**Listing:**
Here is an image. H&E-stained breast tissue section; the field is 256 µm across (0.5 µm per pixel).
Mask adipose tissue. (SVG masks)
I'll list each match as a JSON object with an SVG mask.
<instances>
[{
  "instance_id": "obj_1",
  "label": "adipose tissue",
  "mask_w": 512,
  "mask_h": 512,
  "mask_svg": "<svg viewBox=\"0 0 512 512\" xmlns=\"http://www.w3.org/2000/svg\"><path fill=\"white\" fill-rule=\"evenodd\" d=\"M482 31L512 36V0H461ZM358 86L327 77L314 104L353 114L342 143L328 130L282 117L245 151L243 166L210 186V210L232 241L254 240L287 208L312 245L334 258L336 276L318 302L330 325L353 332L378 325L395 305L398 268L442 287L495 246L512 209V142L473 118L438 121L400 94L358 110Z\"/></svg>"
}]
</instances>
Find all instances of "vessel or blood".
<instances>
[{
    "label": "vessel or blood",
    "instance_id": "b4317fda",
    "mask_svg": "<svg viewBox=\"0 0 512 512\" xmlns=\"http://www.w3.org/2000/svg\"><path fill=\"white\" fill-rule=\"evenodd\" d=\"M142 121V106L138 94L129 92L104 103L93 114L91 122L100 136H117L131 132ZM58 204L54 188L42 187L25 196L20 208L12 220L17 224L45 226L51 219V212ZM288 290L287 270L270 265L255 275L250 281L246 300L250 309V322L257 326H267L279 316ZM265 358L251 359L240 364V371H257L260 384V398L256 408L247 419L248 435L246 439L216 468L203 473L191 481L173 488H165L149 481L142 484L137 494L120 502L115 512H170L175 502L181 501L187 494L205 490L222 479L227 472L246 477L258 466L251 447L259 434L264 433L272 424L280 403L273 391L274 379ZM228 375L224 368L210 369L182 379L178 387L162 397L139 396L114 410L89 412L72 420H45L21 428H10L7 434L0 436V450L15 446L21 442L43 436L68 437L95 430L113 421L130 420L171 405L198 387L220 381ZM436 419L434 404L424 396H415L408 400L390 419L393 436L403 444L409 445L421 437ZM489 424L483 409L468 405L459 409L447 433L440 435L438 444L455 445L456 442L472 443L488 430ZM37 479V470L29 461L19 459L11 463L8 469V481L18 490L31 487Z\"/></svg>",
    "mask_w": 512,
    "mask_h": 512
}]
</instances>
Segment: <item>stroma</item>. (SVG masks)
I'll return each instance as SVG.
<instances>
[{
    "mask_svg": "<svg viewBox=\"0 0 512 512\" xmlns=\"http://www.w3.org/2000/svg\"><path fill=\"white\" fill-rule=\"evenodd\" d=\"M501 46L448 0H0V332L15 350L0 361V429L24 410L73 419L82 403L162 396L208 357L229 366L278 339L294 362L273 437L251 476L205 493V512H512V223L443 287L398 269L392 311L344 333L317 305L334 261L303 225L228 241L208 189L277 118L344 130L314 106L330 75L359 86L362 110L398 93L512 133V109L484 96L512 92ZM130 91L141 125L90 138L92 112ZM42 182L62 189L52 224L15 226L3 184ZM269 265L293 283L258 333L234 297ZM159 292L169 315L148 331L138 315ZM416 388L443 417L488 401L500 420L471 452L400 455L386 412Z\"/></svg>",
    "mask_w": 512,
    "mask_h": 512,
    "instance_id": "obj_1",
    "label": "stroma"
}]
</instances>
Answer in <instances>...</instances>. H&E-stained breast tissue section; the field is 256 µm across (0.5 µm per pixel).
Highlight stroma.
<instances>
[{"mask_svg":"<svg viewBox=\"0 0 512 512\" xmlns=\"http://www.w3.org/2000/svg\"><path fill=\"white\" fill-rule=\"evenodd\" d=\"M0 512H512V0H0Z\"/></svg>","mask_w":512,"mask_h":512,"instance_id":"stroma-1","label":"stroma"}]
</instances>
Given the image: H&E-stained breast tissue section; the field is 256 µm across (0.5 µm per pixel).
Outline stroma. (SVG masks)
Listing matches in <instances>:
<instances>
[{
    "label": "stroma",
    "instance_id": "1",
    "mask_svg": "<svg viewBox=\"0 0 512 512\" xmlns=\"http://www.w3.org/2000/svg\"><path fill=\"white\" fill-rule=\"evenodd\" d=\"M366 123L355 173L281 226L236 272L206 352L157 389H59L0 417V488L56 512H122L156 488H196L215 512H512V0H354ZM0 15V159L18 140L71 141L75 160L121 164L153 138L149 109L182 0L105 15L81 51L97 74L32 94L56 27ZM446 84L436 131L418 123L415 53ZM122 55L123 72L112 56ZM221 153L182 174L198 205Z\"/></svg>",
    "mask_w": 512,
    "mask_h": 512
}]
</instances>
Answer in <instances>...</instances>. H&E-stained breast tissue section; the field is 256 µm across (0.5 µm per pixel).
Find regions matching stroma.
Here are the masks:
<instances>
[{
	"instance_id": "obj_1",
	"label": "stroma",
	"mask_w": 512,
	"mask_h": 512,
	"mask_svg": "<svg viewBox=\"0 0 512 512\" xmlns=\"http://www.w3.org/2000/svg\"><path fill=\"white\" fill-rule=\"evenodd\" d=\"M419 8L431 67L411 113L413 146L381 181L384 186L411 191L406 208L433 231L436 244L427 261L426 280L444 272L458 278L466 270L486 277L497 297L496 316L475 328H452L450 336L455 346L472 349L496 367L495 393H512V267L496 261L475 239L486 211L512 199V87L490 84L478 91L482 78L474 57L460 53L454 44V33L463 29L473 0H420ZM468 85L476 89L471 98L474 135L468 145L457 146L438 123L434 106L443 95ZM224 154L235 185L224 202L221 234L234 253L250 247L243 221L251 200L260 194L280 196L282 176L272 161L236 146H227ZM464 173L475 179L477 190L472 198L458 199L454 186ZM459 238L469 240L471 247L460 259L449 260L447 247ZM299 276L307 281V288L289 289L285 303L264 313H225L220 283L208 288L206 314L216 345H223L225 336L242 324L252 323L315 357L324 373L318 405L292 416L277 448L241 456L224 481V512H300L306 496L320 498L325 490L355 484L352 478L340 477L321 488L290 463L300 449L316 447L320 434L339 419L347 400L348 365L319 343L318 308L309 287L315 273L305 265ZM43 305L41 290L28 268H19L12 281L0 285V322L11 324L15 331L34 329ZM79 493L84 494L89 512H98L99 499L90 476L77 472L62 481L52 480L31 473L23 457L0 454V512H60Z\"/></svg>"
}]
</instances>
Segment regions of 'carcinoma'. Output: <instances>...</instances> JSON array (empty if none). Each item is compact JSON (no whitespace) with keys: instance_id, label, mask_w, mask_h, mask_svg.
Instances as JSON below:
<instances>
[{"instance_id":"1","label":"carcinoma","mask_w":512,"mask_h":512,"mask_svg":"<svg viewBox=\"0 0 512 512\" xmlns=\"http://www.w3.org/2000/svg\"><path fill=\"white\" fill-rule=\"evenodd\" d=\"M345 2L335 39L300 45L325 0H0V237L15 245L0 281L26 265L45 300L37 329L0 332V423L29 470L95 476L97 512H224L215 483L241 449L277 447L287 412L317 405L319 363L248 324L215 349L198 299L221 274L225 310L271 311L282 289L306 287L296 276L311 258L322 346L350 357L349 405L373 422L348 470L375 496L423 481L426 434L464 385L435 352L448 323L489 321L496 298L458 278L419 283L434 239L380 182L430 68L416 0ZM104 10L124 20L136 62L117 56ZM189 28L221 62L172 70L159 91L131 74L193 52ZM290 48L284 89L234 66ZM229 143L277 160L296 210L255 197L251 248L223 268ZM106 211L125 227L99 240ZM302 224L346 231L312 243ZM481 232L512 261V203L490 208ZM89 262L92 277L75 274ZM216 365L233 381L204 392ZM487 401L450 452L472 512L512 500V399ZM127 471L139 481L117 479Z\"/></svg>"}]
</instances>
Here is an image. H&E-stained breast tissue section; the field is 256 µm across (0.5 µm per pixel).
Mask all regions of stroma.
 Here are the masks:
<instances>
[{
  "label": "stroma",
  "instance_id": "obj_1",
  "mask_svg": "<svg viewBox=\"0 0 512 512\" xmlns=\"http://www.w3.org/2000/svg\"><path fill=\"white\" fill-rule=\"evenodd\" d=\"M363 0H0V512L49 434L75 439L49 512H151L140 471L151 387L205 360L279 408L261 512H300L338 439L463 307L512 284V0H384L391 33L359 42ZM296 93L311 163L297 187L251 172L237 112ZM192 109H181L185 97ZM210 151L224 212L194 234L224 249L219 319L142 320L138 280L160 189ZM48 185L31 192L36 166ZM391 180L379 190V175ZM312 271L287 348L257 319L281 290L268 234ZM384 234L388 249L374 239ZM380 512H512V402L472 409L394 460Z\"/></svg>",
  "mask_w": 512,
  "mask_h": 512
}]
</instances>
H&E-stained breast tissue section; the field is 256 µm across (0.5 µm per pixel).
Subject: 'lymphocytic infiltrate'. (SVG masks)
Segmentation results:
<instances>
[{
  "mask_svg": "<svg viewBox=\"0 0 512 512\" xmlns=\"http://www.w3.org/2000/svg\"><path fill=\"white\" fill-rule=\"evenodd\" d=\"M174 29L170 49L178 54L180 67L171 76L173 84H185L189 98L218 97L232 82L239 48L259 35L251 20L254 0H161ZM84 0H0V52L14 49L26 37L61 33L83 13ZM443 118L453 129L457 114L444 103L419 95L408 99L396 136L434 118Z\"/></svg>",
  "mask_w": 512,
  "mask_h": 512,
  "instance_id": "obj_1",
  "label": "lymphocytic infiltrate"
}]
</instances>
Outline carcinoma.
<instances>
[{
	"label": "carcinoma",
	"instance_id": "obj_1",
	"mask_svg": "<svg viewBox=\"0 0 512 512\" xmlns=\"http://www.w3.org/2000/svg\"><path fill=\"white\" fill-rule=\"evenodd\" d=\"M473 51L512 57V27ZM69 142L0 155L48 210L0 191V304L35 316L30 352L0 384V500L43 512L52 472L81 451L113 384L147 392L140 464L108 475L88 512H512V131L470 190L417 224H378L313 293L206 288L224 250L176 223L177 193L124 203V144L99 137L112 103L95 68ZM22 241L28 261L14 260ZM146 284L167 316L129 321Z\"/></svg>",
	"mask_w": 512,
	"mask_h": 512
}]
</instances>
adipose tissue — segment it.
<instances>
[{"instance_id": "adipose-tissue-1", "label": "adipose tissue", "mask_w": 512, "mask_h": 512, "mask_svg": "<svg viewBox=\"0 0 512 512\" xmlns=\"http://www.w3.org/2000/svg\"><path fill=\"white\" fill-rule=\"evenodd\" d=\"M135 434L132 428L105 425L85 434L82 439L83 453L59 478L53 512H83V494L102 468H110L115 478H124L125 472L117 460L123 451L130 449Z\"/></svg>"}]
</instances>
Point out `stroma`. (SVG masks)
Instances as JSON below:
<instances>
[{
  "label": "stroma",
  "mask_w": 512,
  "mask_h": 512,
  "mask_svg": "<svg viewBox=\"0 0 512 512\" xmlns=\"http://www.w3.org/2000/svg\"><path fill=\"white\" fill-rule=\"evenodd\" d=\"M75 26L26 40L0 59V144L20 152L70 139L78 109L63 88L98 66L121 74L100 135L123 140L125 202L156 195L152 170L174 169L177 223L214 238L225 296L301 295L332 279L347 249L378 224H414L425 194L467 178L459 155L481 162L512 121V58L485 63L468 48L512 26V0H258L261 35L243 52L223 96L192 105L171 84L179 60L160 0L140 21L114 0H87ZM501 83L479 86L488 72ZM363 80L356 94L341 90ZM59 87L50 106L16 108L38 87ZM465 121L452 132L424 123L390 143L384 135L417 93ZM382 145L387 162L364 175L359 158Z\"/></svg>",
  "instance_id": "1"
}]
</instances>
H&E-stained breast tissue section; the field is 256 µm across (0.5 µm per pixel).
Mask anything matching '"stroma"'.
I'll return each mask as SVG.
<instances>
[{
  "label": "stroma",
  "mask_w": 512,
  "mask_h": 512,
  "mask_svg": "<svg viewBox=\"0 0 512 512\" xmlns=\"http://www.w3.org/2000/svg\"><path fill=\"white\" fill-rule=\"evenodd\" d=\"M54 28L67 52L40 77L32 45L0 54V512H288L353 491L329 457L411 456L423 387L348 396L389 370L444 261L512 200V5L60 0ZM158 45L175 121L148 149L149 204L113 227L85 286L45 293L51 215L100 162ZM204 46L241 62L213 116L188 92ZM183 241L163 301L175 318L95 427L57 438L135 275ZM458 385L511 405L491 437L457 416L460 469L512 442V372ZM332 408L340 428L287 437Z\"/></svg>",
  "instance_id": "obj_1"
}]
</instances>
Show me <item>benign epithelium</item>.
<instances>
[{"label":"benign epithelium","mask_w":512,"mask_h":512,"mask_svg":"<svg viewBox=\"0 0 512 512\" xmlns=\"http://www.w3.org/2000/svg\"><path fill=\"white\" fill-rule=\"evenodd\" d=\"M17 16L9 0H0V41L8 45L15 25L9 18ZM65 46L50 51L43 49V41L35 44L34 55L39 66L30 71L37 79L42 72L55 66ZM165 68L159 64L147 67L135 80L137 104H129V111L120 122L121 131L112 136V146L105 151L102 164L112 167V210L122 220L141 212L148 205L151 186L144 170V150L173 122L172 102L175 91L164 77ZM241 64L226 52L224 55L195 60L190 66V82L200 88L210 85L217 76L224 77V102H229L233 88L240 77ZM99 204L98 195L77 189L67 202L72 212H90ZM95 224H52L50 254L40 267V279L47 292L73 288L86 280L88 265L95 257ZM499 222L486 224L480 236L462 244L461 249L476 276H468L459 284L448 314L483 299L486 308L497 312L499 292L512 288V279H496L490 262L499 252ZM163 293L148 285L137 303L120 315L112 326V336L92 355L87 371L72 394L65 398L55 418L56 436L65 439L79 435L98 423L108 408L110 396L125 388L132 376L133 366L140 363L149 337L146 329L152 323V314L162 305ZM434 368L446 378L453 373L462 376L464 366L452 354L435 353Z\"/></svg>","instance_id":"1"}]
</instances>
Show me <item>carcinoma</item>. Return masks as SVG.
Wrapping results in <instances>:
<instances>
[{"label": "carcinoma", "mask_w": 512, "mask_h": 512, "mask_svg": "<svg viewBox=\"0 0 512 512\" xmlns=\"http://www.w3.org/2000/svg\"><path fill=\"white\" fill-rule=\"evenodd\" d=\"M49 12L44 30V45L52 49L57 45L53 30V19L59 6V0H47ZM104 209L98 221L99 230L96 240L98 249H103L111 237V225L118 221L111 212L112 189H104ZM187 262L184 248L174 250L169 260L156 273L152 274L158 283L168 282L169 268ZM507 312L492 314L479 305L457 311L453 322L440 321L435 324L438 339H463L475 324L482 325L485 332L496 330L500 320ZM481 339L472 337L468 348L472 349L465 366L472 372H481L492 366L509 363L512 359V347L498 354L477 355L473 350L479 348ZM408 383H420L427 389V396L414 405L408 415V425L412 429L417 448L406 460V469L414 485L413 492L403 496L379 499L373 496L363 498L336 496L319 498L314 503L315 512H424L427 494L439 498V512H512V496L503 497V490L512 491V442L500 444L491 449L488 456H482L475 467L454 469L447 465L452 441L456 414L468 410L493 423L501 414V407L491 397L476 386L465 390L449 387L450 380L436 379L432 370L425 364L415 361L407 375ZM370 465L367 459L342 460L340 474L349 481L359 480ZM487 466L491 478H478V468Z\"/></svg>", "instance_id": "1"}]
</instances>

**Given problem:** Go through the material and copy out every line with "regions" in it.

**Task output:**
Find regions matching stroma.
Segment regions of 'carcinoma'. Output: <instances>...</instances> JSON array (empty if none). Each item is compact JSON (no whitespace) with keys: instance_id, label, mask_w, mask_h, mask_svg.
Mask all regions of stroma.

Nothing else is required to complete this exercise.